#### [EXERCISE]
Pick out every line of the material below that contains the string "kern", and copy each one.

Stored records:
--- begin ---

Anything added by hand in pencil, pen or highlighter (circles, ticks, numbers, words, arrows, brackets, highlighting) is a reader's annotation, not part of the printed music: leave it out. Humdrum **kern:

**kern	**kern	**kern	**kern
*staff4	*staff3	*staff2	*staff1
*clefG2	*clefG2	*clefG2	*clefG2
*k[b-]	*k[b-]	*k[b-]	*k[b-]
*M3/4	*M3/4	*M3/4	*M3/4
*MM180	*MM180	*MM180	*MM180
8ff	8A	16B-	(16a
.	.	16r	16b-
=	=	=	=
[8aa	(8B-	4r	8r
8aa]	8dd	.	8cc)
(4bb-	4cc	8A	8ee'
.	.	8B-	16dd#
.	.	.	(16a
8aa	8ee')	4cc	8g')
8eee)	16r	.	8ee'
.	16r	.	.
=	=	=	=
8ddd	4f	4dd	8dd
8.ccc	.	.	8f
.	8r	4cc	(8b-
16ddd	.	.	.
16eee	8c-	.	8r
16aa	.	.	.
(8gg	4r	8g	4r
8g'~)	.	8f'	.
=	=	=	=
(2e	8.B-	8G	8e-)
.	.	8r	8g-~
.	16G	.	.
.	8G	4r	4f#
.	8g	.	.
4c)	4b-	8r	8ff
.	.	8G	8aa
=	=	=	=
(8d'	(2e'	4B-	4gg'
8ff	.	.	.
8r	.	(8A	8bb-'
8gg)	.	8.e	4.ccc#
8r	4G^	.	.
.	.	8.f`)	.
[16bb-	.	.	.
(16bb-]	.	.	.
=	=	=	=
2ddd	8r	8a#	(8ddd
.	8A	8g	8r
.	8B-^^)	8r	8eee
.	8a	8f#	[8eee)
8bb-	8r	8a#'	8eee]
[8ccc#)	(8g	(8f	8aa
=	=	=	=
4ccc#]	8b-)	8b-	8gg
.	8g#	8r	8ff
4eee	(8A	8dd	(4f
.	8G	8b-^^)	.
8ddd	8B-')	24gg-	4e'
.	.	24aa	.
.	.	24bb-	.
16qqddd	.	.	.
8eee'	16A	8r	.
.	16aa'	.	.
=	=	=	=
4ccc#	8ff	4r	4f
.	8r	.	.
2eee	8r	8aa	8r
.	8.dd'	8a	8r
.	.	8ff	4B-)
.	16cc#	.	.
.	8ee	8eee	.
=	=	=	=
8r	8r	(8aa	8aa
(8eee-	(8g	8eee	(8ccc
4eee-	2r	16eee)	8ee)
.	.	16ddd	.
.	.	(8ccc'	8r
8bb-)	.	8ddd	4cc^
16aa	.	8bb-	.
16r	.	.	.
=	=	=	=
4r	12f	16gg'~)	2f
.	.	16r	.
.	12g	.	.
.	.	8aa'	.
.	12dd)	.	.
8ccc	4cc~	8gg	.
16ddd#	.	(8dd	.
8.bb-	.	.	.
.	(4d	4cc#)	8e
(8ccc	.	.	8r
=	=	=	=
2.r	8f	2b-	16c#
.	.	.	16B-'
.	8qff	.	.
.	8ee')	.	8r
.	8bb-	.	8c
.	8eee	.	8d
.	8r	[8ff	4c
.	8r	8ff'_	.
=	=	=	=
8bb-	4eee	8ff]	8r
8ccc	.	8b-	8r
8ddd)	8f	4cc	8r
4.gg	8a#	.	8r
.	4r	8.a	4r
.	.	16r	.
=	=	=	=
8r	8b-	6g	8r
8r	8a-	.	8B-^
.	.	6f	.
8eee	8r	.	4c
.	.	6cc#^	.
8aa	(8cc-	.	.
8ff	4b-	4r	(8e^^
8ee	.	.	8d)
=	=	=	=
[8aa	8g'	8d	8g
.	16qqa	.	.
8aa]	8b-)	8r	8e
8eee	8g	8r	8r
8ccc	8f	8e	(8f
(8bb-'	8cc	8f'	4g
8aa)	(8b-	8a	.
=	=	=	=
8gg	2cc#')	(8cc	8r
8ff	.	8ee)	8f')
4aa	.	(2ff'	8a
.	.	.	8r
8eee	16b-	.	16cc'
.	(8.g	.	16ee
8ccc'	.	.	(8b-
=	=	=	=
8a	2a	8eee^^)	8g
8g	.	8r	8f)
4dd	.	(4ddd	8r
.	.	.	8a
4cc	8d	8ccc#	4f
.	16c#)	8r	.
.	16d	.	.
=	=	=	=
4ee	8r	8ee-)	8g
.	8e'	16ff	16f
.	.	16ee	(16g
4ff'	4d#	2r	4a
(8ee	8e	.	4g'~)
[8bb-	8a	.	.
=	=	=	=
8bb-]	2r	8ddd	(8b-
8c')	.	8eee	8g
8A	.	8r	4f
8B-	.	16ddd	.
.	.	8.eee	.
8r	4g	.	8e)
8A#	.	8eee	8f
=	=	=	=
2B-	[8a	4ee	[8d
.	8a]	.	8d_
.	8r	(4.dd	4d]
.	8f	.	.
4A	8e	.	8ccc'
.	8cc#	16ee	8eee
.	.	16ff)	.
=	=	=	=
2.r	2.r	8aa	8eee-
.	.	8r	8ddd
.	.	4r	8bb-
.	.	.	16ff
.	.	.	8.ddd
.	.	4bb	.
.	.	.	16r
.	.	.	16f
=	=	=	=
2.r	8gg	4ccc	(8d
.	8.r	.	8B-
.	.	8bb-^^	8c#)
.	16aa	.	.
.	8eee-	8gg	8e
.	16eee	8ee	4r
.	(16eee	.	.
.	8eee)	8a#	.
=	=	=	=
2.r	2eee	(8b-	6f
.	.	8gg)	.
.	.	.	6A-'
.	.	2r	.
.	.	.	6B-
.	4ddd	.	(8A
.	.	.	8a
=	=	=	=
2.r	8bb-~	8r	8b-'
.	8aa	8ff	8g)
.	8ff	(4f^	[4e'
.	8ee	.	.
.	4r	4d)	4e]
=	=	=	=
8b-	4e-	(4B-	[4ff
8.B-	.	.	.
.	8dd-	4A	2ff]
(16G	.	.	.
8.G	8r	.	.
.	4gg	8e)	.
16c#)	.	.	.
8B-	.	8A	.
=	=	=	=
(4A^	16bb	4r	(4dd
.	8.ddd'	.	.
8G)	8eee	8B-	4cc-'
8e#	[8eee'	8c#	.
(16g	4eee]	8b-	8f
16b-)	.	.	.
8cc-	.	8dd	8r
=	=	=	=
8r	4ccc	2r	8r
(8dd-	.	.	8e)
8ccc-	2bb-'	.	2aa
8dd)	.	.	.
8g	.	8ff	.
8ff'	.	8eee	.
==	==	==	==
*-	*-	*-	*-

--- end ---

#### [COMPLETE RESPONSE]
Anything added by hand in pencil, pen or highlighter (circles, ticks, numbers, words, arrows, brackets, highlighting) is a reader's annotation, not part of the printed music: leave it out. Humdrum **kern:
**kern	**kern	**kern	**kern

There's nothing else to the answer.